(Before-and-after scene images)

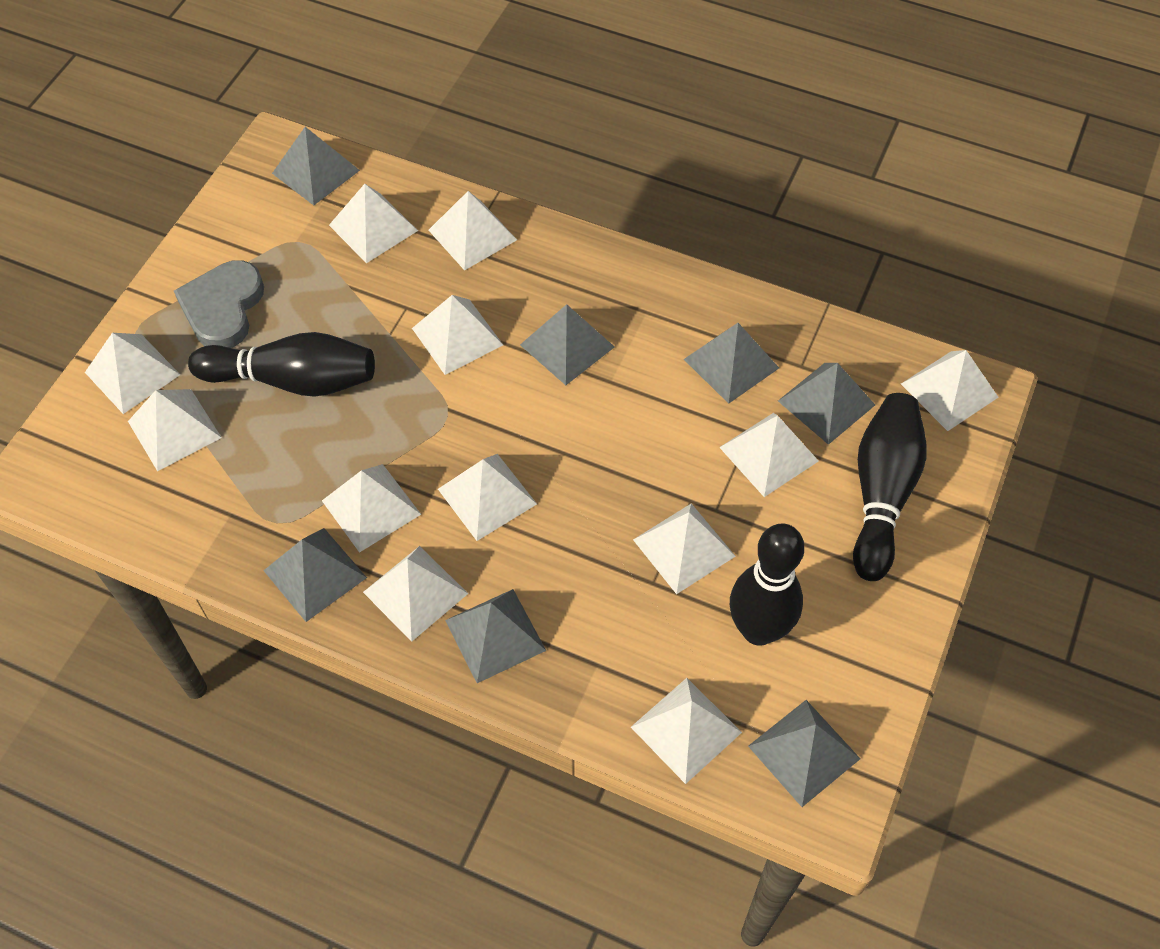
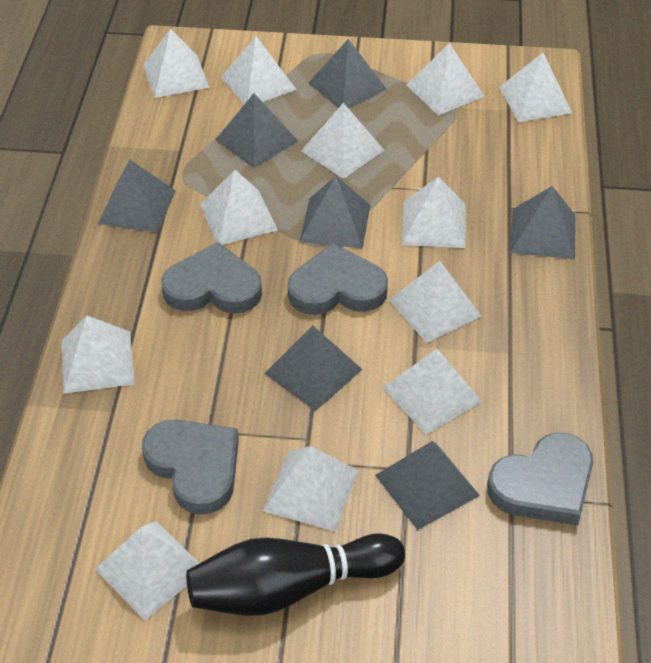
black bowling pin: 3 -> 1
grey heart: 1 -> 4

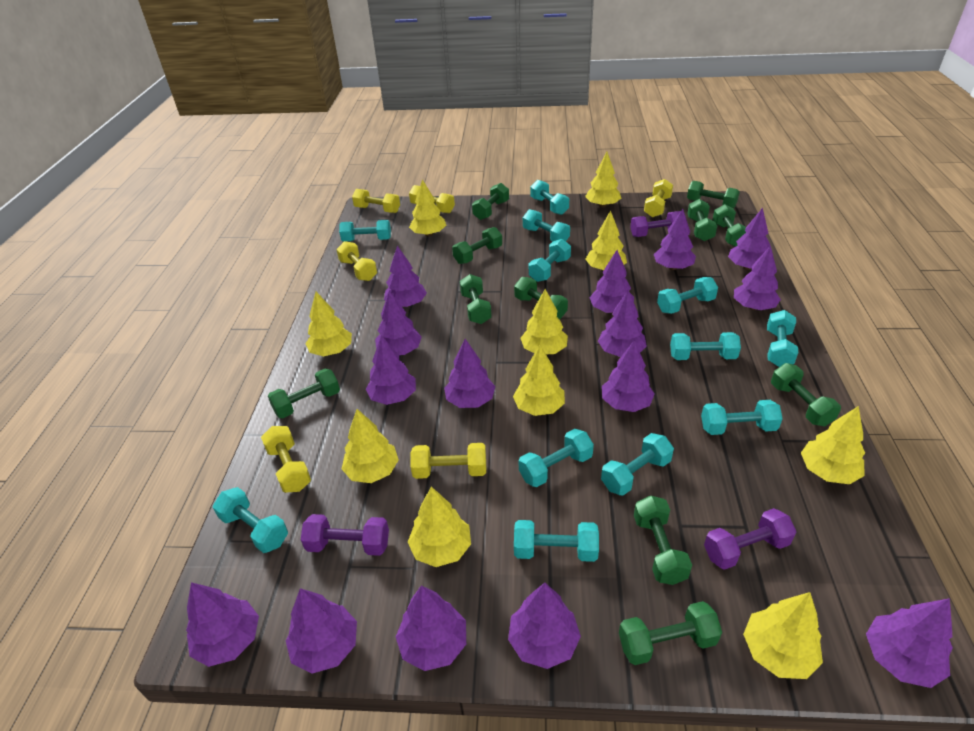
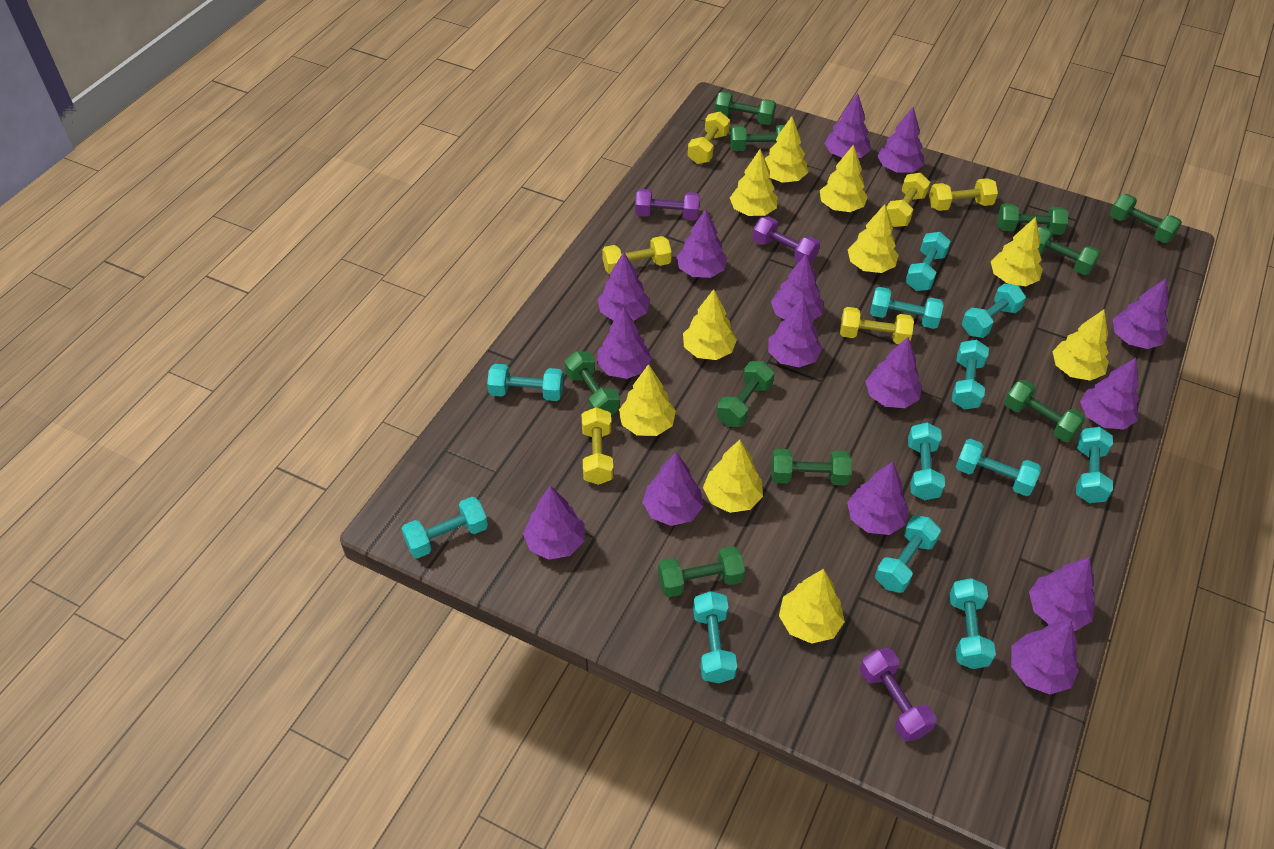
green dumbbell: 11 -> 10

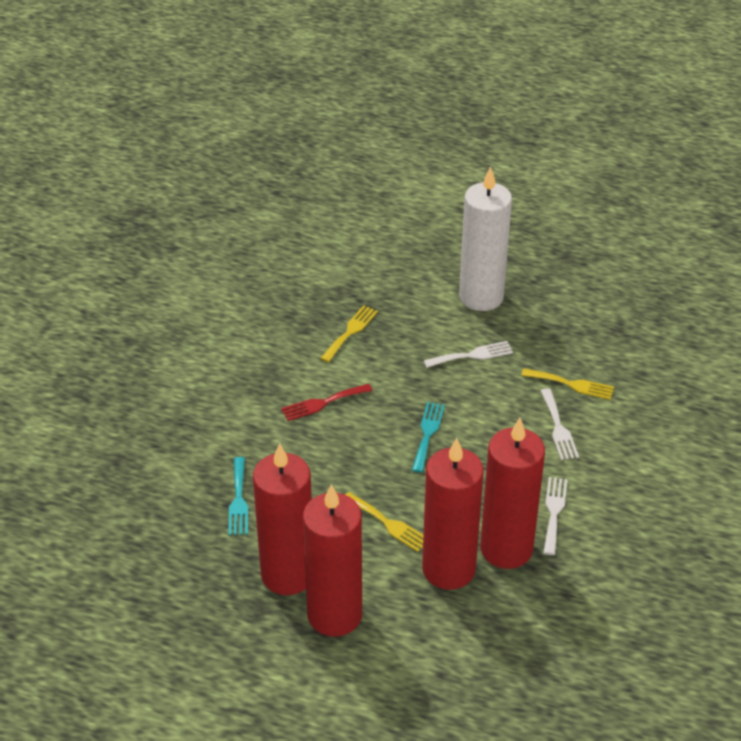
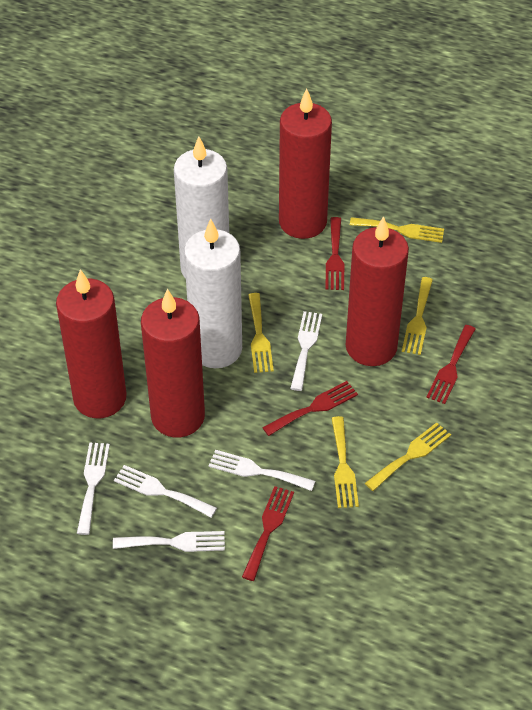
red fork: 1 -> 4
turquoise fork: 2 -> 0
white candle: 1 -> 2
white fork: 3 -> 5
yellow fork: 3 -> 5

Assigned task: Retype all of the entries exactly as written, leaving out any images.

The completed task:
black bowling pin: 3 -> 1
grey heart: 1 -> 4

green dumbbell: 11 -> 10

red fork: 1 -> 4
turquoise fork: 2 -> 0
white candle: 1 -> 2
white fork: 3 -> 5
yellow fork: 3 -> 5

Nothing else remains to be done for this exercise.